> **Try it**
The records follow. Copy them exactly, but omit the pictures.

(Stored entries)
* * * *
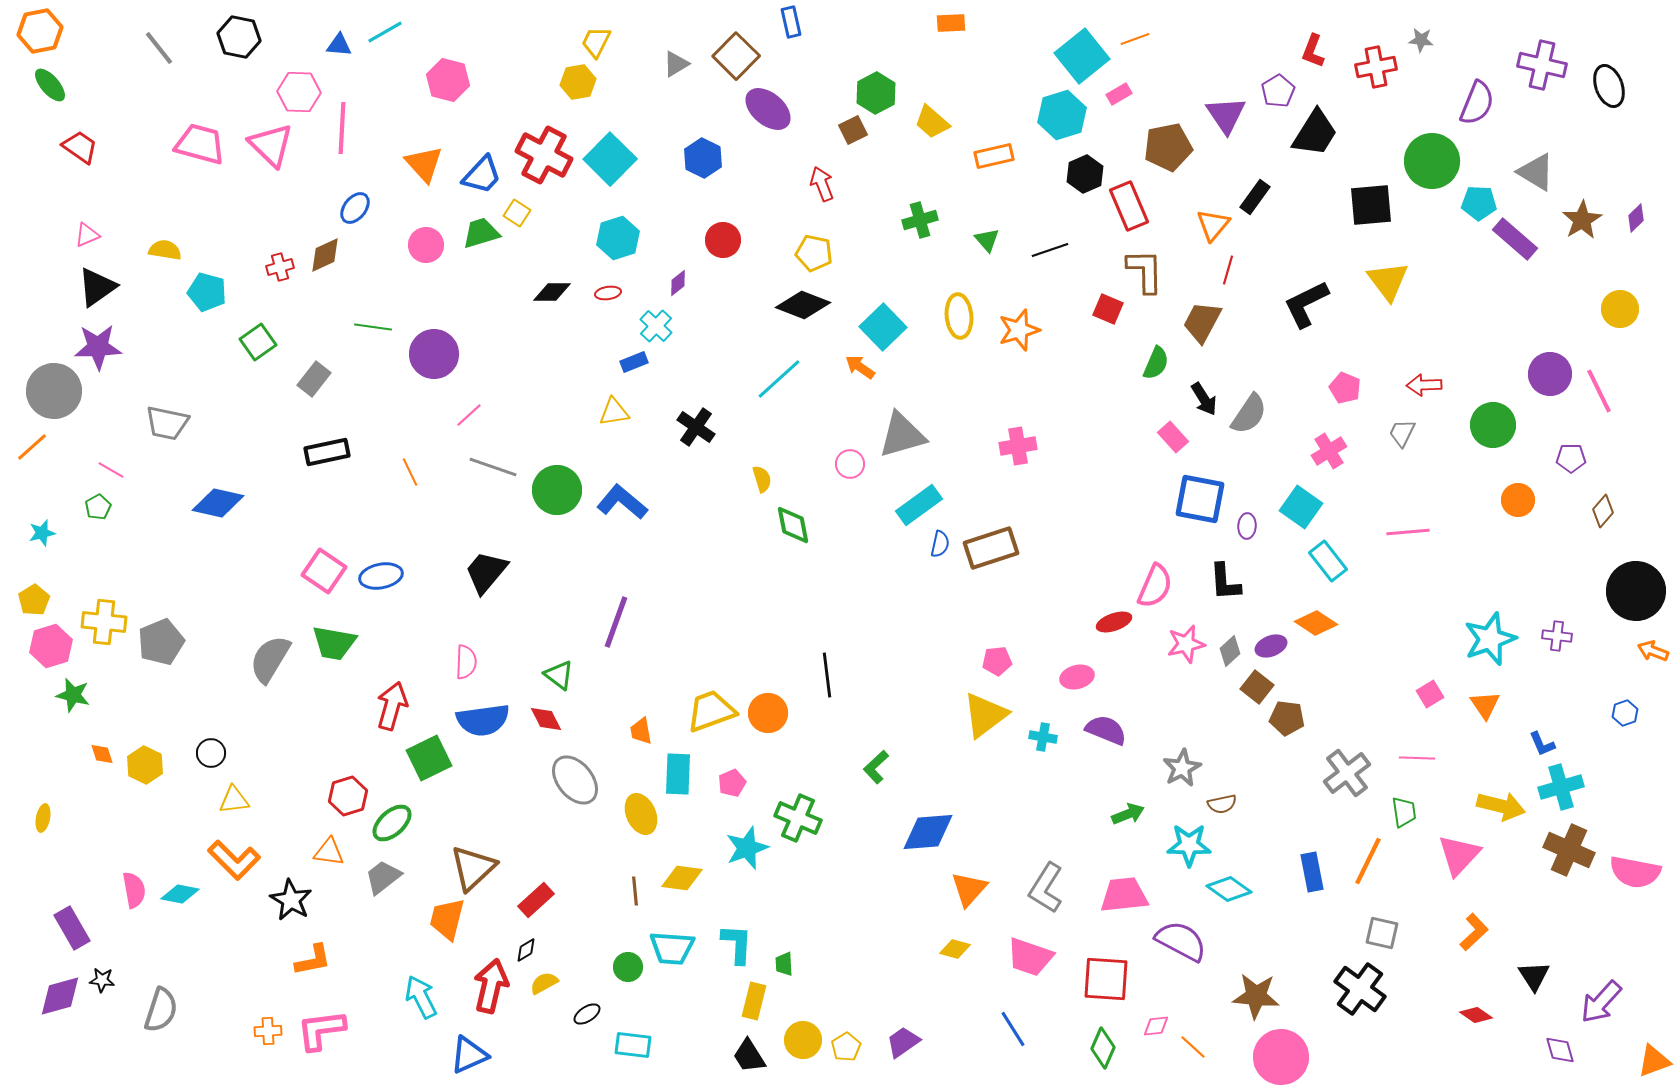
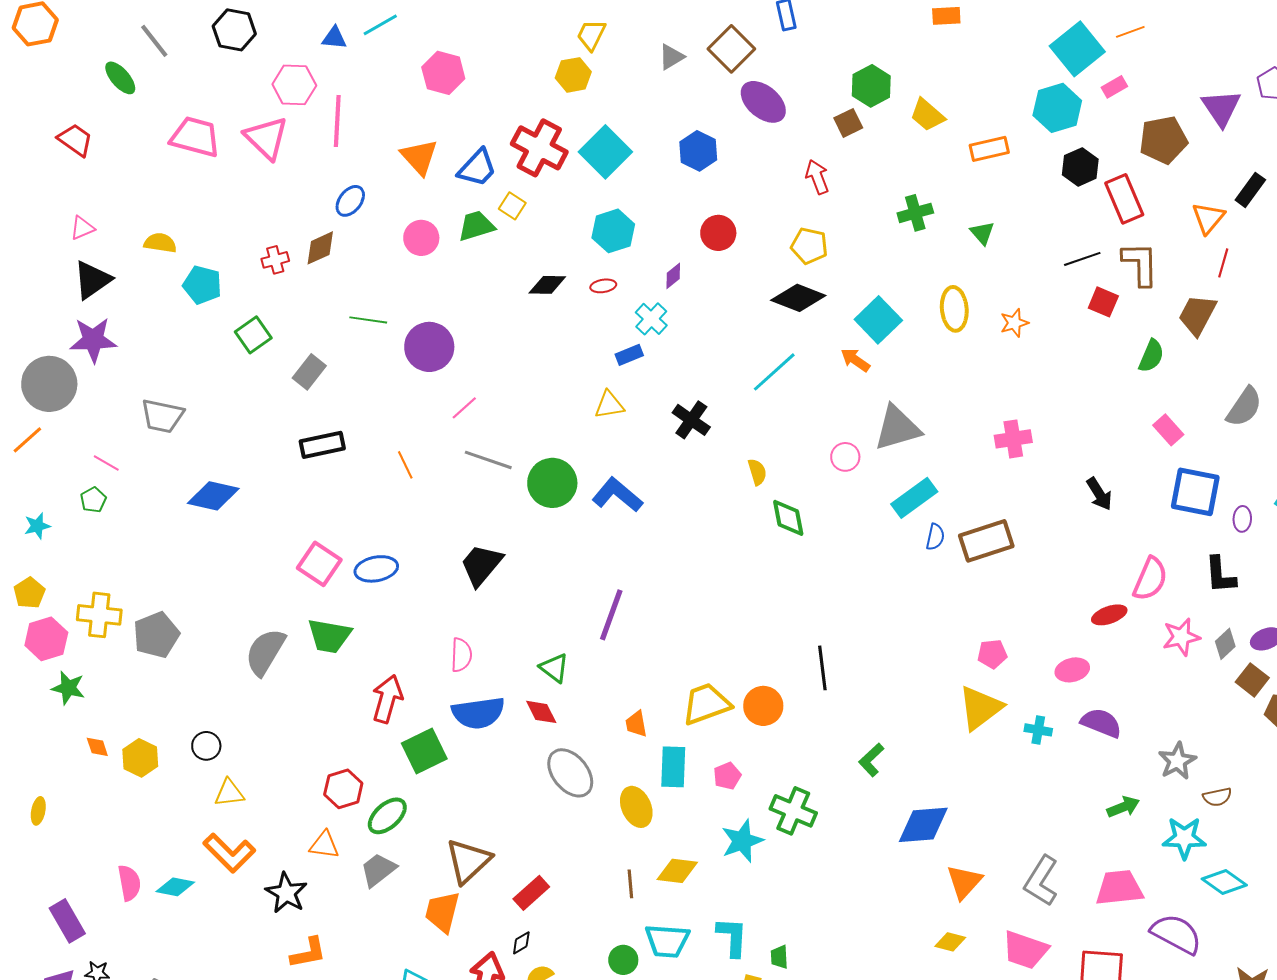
green ellipse: (50, 85) -> (120, 78), moved
black line: (1050, 250) -> (1082, 259), moved
orange star: (1019, 330) -> (1014, 323), size x0.7
black arrow: (1204, 399) -> (1099, 494), moved

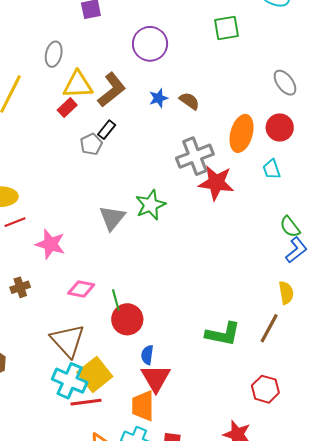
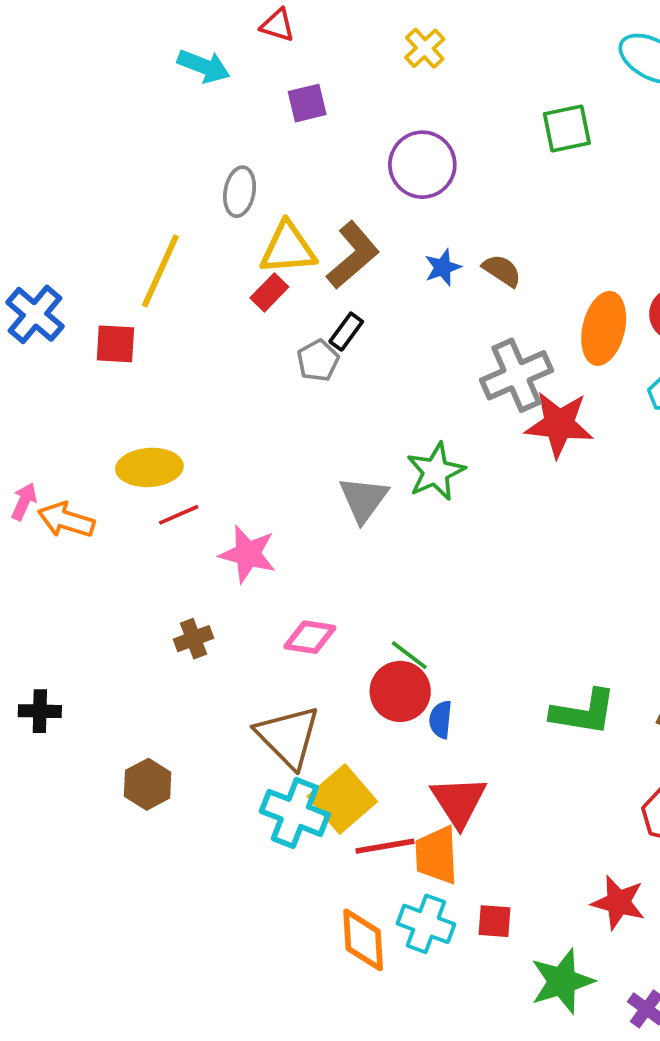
green line: (116, 300) -> (409, 655), moved, turned -35
blue semicircle: (147, 355) -> (441, 720), moved
red line: (86, 402) -> (385, 846), moved

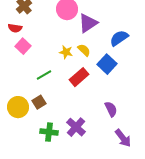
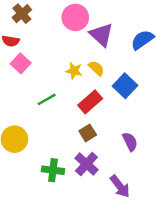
purple triangle: (88, 23) -> (101, 35), turned -45
blue semicircle: (119, 38) -> (142, 40), moved
brown square: (39, 102) -> (88, 133), moved
purple arrow: (123, 138) -> (120, 186), moved

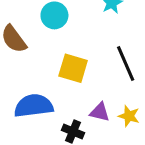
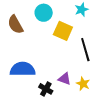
yellow square: (73, 68) -> (63, 31), moved

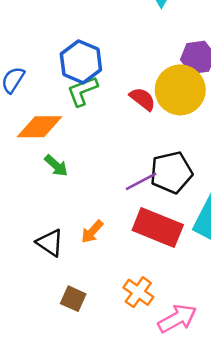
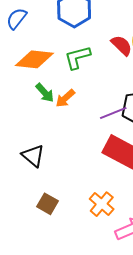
green L-shape: (82, 91) -> (77, 57), moved
orange arrow: (92, 232) -> (65, 98), moved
* * * *
> **Response to this exercise**
green ellipse: (50, 85) -> (120, 78), moved
black line: (1050, 250) -> (1082, 259), moved
orange star: (1019, 330) -> (1014, 323), size x0.7
black arrow: (1204, 399) -> (1099, 494), moved

green line: (116, 300) -> (409, 655), moved, turned -35
blue semicircle: (147, 355) -> (441, 720), moved
red line: (86, 402) -> (385, 846), moved

purple triangle: (88, 23) -> (101, 35), turned -45
blue semicircle: (119, 38) -> (142, 40), moved
brown square: (39, 102) -> (88, 133), moved
purple arrow: (123, 138) -> (120, 186), moved

yellow square: (73, 68) -> (63, 31), moved

green L-shape: (82, 91) -> (77, 57), moved
orange arrow: (92, 232) -> (65, 98), moved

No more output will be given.